Only these lines of the data below are wanted: the one with "The carton (pink) at (211,168) disappeared.", the one with "The strawberry (white)", and any lines between them, each repeated exactly.

Colored object listings:
((
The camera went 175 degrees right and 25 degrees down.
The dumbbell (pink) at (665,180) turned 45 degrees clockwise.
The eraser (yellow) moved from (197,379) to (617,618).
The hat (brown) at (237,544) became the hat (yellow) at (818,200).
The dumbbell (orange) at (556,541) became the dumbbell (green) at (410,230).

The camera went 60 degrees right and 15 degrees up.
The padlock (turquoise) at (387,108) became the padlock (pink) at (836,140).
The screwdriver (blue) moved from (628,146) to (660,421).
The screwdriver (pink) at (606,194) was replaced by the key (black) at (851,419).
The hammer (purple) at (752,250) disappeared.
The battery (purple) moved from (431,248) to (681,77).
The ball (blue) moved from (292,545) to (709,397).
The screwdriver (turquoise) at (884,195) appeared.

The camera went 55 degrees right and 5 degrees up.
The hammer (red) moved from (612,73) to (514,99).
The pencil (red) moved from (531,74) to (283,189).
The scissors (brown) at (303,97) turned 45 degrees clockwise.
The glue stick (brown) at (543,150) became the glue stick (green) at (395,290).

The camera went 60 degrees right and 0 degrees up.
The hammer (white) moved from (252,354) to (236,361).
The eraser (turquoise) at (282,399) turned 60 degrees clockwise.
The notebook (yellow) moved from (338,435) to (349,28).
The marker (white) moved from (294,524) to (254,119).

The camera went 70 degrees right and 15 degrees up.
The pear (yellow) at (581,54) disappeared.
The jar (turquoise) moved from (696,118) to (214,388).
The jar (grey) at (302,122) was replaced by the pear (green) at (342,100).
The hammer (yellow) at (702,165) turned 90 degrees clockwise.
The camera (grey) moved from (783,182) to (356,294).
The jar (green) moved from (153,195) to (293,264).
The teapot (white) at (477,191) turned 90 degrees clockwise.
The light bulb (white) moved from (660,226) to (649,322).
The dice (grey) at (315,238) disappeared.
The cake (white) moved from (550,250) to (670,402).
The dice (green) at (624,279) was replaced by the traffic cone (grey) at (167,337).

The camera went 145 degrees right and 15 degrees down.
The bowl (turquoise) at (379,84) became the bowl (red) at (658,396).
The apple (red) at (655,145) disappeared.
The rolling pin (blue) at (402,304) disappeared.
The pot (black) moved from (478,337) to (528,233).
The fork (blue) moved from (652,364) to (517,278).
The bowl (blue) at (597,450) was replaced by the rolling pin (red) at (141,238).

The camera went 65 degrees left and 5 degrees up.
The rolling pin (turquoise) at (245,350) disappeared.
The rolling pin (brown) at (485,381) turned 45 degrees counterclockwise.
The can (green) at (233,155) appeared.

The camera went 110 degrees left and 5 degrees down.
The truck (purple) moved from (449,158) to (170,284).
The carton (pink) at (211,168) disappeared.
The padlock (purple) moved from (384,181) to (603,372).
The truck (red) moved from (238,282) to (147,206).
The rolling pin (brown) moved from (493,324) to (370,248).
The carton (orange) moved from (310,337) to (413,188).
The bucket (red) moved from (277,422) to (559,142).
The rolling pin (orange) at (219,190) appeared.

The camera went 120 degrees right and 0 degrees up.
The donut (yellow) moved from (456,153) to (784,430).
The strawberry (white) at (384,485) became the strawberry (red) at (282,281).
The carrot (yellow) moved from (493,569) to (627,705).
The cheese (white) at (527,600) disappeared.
))
### YOUR RESPONSE
The carton (pink) at (211,168) disappeared.
The padlock (purple) moved from (384,181) to (603,372).
The truck (red) moved from (238,282) to (147,206).
The rolling pin (brown) moved from (493,324) to (370,248).
The carton (orange) moved from (310,337) to (413,188).
The bucket (red) moved from (277,422) to (559,142).
The rolling pin (orange) at (219,190) appeared.

The camera went 120 degrees right and 0 degrees up.
The donut (yellow) moved from (456,153) to (784,430).
The strawberry (white) at (384,485) became the strawberry (red) at (282,281).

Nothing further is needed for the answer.